(PROBLEM) Below are the records. Restate word for word every line from the one that contains "AUDIO pin TX: D2 -> RX" through the final line, both included.

(DATA SECTION)
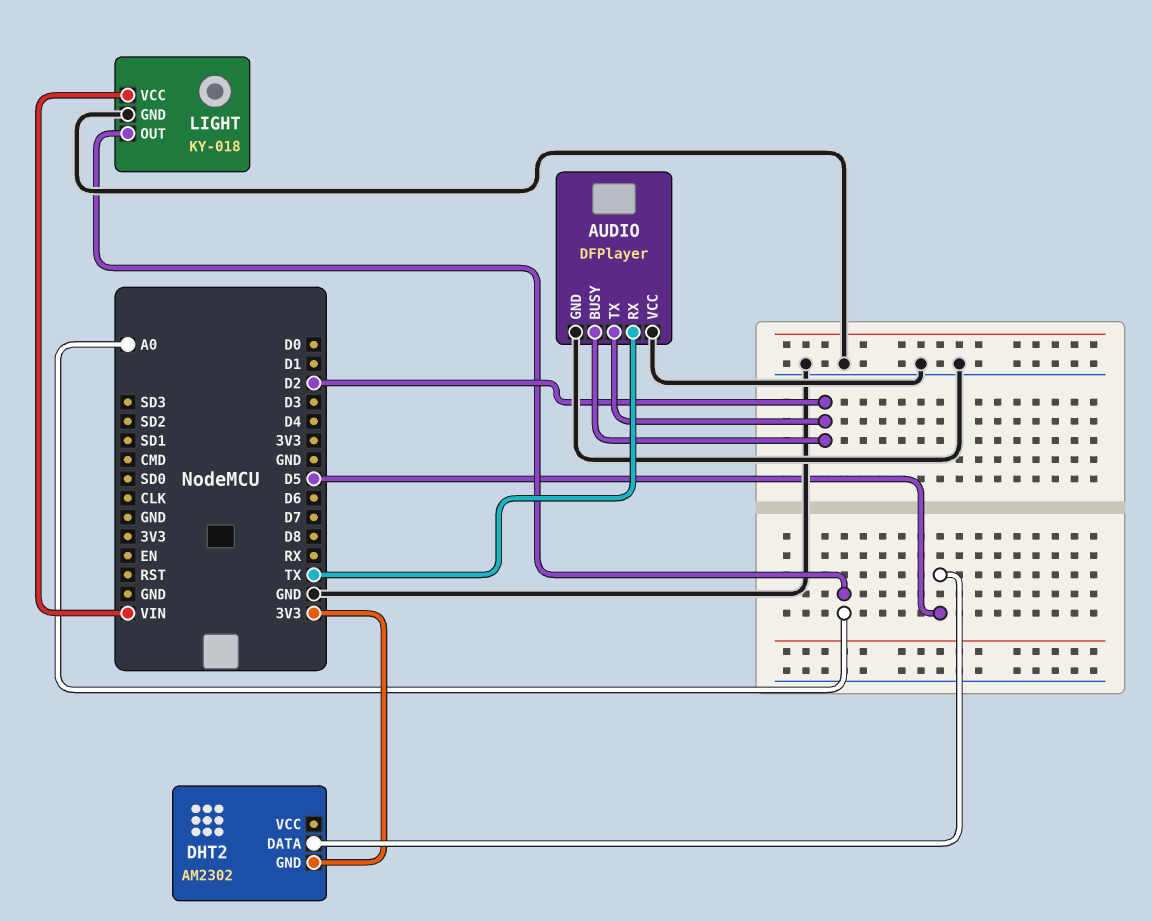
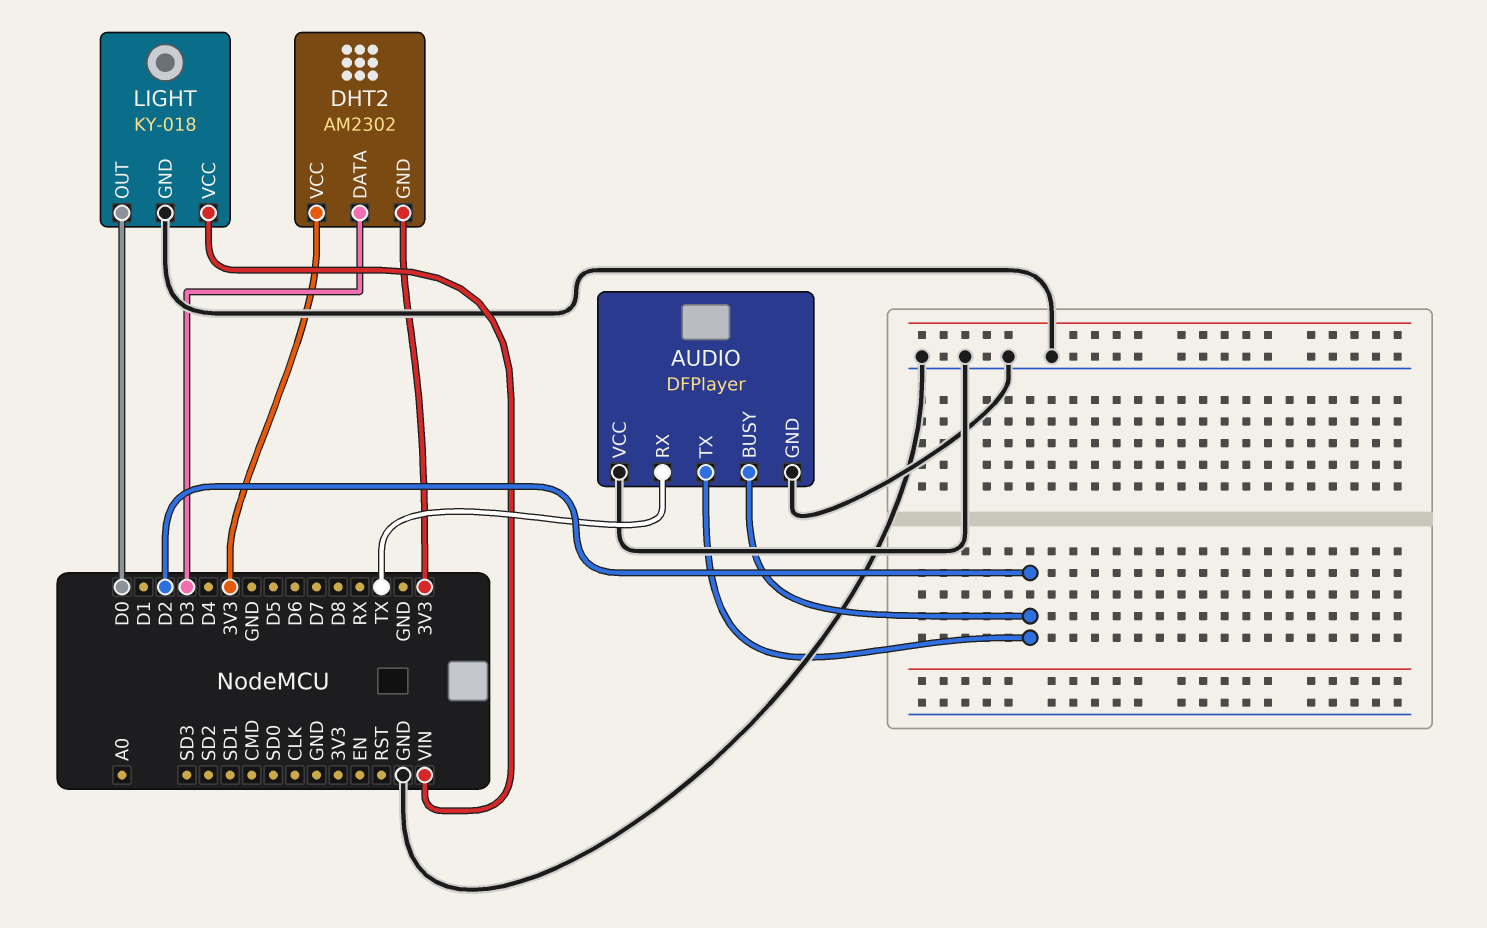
DHT2 pin DATA: D5 -> D3
DHT2 pin VCC: none -> 3V3
LIGHT pin OUT: A0 -> D0

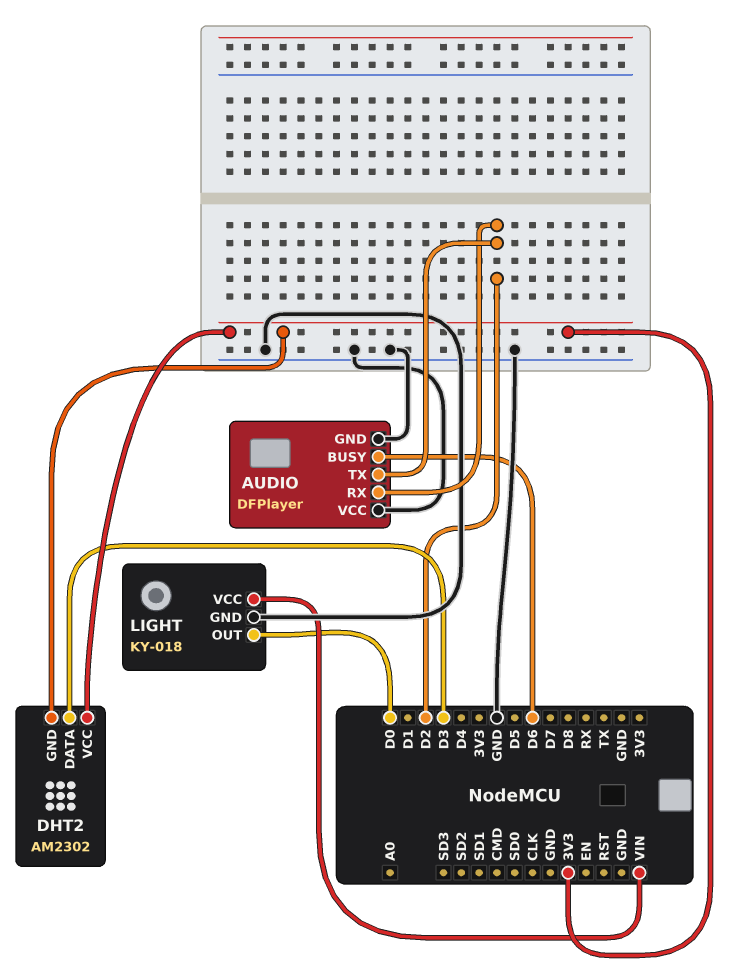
AUDIO pin BUSY: D2 -> D6
AUDIO pin RX: TX -> D2

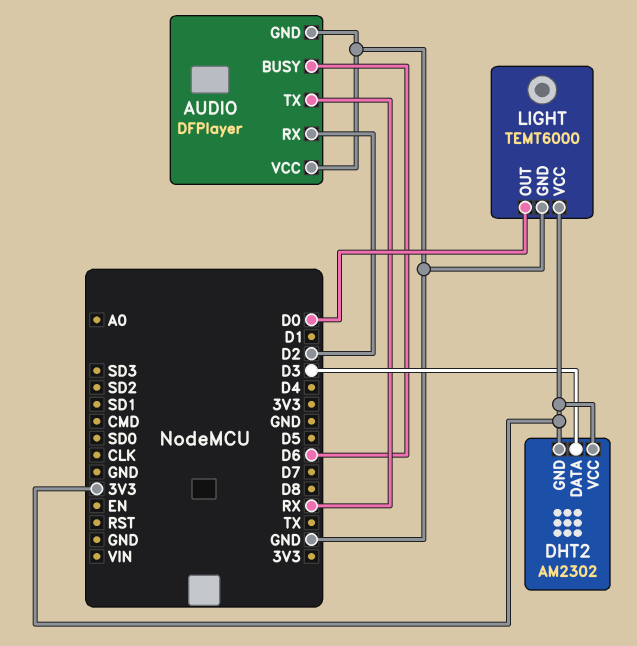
AUDIO pin TX: D2 -> RX
LIGHT: KY-018 -> TEMT6000
LIGHT pin VCC: VIN -> 3V3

(ANSWER SPACE)
AUDIO pin TX: D2 -> RX
LIGHT: KY-018 -> TEMT6000
LIGHT pin VCC: VIN -> 3V3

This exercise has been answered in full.